───── Listed records
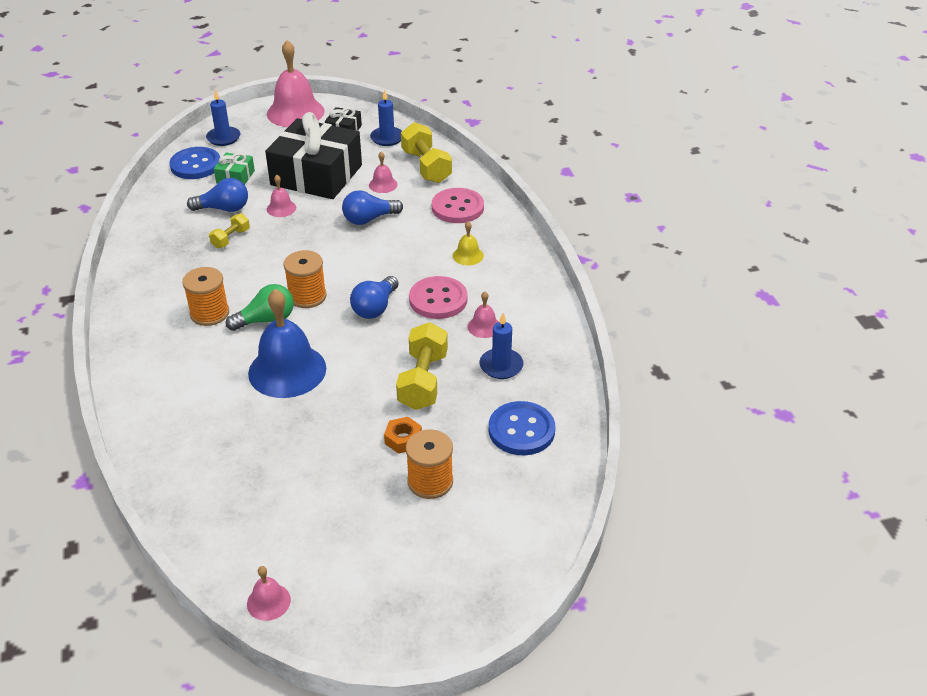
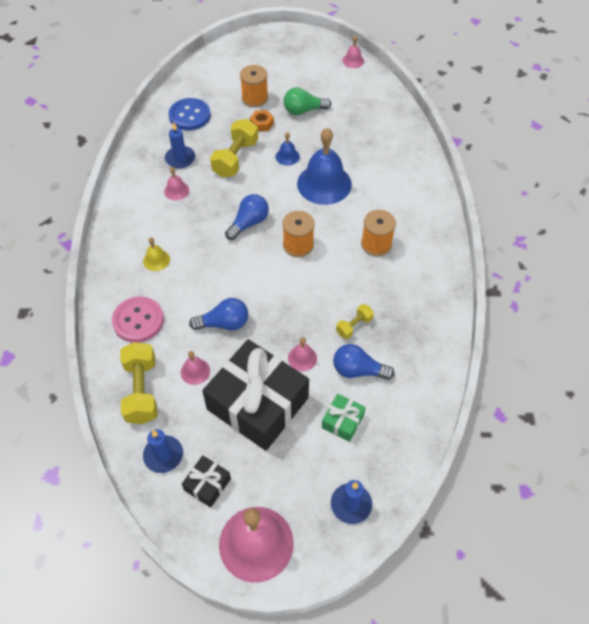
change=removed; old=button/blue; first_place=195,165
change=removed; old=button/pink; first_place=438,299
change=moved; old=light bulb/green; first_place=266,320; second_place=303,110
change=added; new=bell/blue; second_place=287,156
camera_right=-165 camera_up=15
──────────
» **Required work**
Every line of the material that includes the word "button" needs to be copied.

» **Result of this exercise**
change=removed; old=button/blue; first_place=195,165
change=removed; old=button/pink; first_place=438,299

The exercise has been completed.